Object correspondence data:
++++++++++
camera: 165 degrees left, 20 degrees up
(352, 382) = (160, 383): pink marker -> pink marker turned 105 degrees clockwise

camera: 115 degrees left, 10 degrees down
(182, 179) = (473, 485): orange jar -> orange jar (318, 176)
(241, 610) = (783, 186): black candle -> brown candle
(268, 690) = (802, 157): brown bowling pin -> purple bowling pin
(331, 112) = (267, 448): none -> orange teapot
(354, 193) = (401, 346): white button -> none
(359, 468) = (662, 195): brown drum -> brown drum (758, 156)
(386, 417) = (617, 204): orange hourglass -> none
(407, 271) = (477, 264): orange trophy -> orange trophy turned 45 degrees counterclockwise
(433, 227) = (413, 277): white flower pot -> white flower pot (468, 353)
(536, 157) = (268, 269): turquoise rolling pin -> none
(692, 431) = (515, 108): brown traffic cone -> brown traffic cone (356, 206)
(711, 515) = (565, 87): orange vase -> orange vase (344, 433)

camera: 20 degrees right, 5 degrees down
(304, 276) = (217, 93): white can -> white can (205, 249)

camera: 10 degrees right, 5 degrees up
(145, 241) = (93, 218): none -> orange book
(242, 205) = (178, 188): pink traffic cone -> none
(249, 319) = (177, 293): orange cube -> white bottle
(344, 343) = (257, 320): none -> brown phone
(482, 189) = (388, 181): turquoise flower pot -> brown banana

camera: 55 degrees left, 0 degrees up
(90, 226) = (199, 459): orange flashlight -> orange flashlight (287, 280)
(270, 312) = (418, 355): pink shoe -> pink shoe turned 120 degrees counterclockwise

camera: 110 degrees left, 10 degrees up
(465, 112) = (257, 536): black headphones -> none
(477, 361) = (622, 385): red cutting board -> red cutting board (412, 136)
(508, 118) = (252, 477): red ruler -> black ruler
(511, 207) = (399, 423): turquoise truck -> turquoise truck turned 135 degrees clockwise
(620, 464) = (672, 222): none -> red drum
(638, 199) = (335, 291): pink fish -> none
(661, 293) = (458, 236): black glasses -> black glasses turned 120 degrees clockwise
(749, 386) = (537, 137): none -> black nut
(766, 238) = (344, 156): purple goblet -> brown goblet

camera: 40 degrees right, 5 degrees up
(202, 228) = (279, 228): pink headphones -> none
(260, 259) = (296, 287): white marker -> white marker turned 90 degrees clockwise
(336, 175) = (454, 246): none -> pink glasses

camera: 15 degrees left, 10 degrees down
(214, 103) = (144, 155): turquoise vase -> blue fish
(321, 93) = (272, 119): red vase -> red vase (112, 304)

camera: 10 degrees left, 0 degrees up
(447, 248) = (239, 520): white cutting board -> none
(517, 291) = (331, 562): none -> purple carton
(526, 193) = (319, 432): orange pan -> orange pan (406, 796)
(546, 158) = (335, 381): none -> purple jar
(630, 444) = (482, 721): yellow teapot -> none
++++++++++
## Description of the task
All of the data above is to be given again, word for word.

## Output below
camera: 165 degrees left, 20 degrees up
(352, 382) = (160, 383): pink marker -> pink marker turned 105 degrees clockwise

camera: 115 degrees left, 10 degrees down
(182, 179) = (473, 485): orange jar -> orange jar (318, 176)
(241, 610) = (783, 186): black candle -> brown candle
(268, 690) = (802, 157): brown bowling pin -> purple bowling pin
(331, 112) = (267, 448): none -> orange teapot
(354, 193) = (401, 346): white button -> none
(359, 468) = (662, 195): brown drum -> brown drum (758, 156)
(386, 417) = (617, 204): orange hourglass -> none
(407, 271) = (477, 264): orange trophy -> orange trophy turned 45 degrees counterclockwise
(433, 227) = (413, 277): white flower pot -> white flower pot (468, 353)
(536, 157) = (268, 269): turquoise rolling pin -> none
(692, 431) = (515, 108): brown traffic cone -> brown traffic cone (356, 206)
(711, 515) = (565, 87): orange vase -> orange vase (344, 433)

camera: 20 degrees right, 5 degrees down
(304, 276) = (217, 93): white can -> white can (205, 249)

camera: 10 degrees right, 5 degrees up
(145, 241) = (93, 218): none -> orange book
(242, 205) = (178, 188): pink traffic cone -> none
(249, 319) = (177, 293): orange cube -> white bottle
(344, 343) = (257, 320): none -> brown phone
(482, 189) = (388, 181): turquoise flower pot -> brown banana

camera: 55 degrees left, 0 degrees up
(90, 226) = (199, 459): orange flashlight -> orange flashlight (287, 280)
(270, 312) = (418, 355): pink shoe -> pink shoe turned 120 degrees counterclockwise

camera: 110 degrees left, 10 degrees up
(465, 112) = (257, 536): black headphones -> none
(477, 361) = (622, 385): red cutting board -> red cutting board (412, 136)
(508, 118) = (252, 477): red ruler -> black ruler
(511, 207) = (399, 423): turquoise truck -> turquoise truck turned 135 degrees clockwise
(620, 464) = (672, 222): none -> red drum
(638, 199) = (335, 291): pink fish -> none
(661, 293) = (458, 236): black glasses -> black glasses turned 120 degrees clockwise
(749, 386) = (537, 137): none -> black nut
(766, 238) = (344, 156): purple goblet -> brown goblet

camera: 40 degrees right, 5 degrees up
(202, 228) = (279, 228): pink headphones -> none
(260, 259) = (296, 287): white marker -> white marker turned 90 degrees clockwise
(336, 175) = (454, 246): none -> pink glasses

camera: 15 degrees left, 10 degrees down
(214, 103) = (144, 155): turquoise vase -> blue fish
(321, 93) = (272, 119): red vase -> red vase (112, 304)

camera: 10 degrees left, 0 degrees up
(447, 248) = (239, 520): white cutting board -> none
(517, 291) = (331, 562): none -> purple carton
(526, 193) = (319, 432): orange pan -> orange pan (406, 796)
(546, 158) = (335, 381): none -> purple jar
(630, 444) = (482, 721): yellow teapot -> none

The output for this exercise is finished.